━━━ Input data ━━━
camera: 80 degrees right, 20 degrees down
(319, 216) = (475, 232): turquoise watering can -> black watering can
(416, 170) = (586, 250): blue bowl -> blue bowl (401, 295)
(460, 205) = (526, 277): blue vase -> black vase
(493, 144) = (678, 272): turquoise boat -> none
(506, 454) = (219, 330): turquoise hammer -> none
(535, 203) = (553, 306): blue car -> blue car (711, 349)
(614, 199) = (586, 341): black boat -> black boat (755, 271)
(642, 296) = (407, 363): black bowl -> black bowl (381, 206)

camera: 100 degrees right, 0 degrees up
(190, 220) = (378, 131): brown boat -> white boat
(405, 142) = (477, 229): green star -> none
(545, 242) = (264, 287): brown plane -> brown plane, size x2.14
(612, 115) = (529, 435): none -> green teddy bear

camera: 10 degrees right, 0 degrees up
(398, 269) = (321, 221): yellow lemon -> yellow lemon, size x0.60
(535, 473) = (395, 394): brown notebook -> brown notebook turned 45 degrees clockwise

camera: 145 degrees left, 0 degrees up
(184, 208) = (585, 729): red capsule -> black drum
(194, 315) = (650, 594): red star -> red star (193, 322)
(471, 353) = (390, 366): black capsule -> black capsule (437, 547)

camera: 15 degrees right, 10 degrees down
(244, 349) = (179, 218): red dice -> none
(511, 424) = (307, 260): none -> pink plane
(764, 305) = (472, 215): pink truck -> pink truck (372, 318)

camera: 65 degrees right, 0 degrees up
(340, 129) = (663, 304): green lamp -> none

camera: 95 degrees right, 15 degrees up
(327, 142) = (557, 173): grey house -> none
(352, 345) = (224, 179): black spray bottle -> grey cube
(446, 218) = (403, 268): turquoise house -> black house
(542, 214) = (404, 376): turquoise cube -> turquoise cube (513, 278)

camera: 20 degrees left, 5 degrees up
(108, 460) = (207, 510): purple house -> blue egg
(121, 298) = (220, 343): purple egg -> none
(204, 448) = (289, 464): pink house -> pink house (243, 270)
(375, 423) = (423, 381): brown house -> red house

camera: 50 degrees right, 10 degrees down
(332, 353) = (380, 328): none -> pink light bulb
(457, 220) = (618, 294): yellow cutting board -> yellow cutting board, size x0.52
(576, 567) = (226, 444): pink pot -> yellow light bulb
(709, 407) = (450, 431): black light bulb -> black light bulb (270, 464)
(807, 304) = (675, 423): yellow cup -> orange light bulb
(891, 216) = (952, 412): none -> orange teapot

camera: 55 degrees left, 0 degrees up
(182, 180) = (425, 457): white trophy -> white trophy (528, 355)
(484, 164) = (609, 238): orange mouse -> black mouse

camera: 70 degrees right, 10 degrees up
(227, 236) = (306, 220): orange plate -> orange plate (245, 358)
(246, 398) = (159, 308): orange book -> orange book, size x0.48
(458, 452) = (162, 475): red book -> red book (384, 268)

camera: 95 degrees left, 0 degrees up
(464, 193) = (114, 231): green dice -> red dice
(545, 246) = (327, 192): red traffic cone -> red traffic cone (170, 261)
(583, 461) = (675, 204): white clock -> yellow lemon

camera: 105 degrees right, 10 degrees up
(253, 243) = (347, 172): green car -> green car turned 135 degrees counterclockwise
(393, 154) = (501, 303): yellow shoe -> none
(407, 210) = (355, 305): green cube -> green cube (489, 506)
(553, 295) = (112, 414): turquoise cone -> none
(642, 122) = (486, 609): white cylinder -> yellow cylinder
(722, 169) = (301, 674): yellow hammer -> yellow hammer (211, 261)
━━━
Print the lines above from the one with "(807, 304) = (675, 423): yellow" through the one with "camera: 70 degrees right, 10 degrees up", both included, exactly as written and nothing more.

Problem solution —
(807, 304) = (675, 423): yellow cup -> orange light bulb
(891, 216) = (952, 412): none -> orange teapot

camera: 55 degrees left, 0 degrees up
(182, 180) = (425, 457): white trophy -> white trophy (528, 355)
(484, 164) = (609, 238): orange mouse -> black mouse

camera: 70 degrees right, 10 degrees up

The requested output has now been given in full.